The lines below that include "traffic" are to be found and copied.

Object tracking records:
|---|
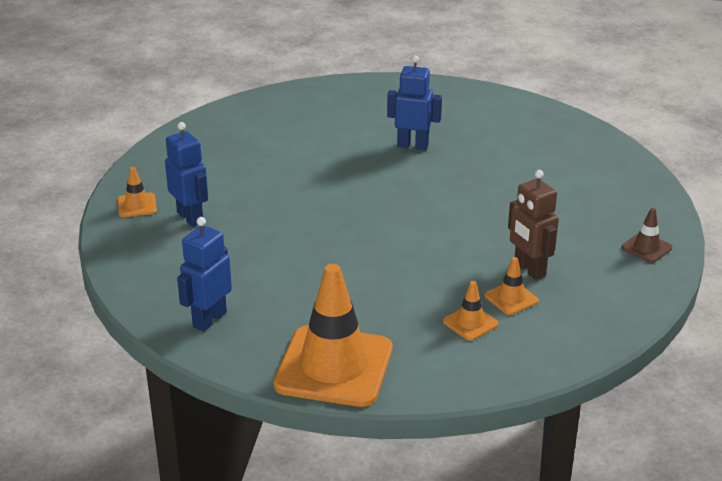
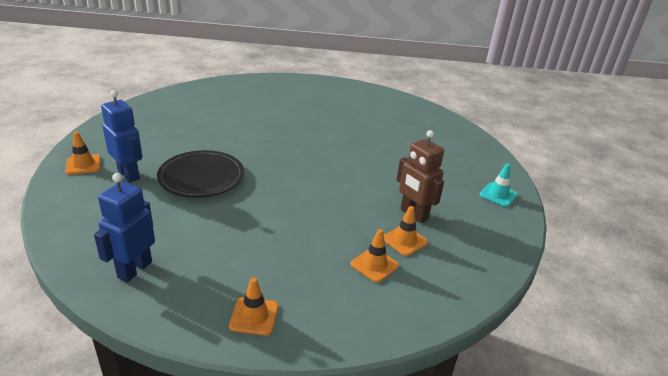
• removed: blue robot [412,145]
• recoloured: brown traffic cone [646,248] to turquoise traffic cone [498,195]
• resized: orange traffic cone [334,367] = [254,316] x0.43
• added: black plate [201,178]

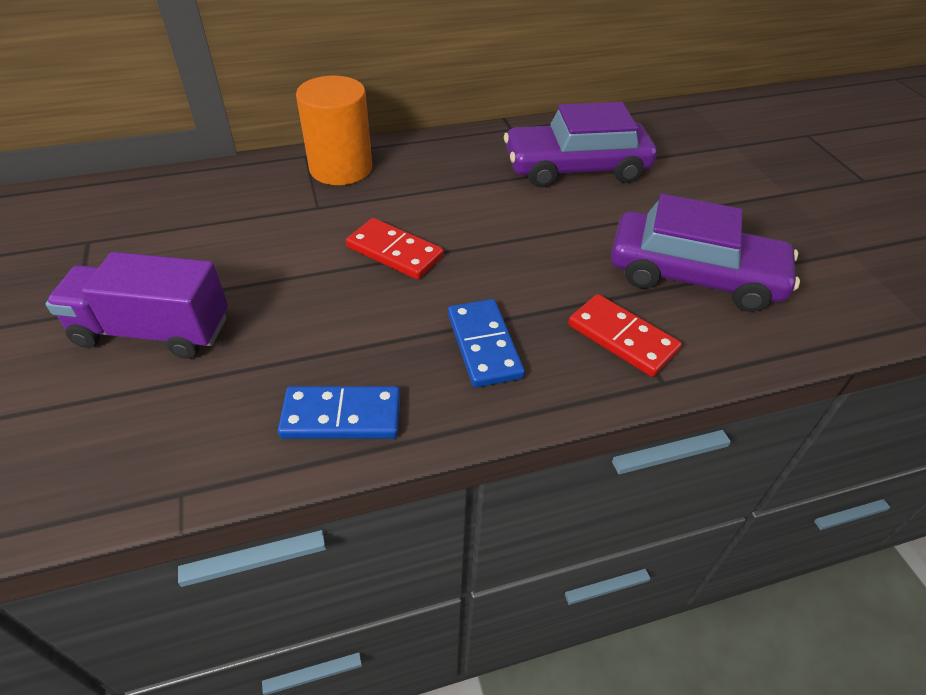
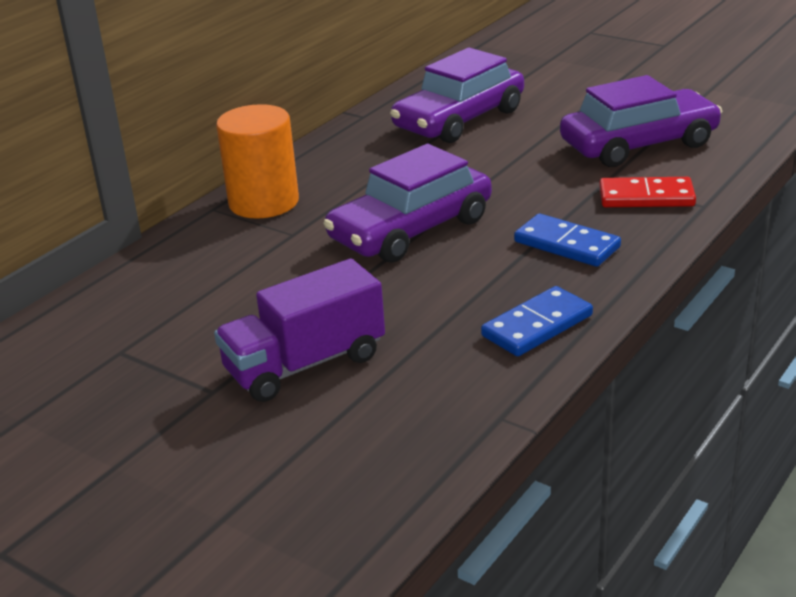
• replaced: red domino [394,252] to purple car [410,229]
|---|
[TASK OUTPUT]
• recoloured: brown traffic cone [646,248] to turquoise traffic cone [498,195]
• resized: orange traffic cone [334,367] = [254,316] x0.43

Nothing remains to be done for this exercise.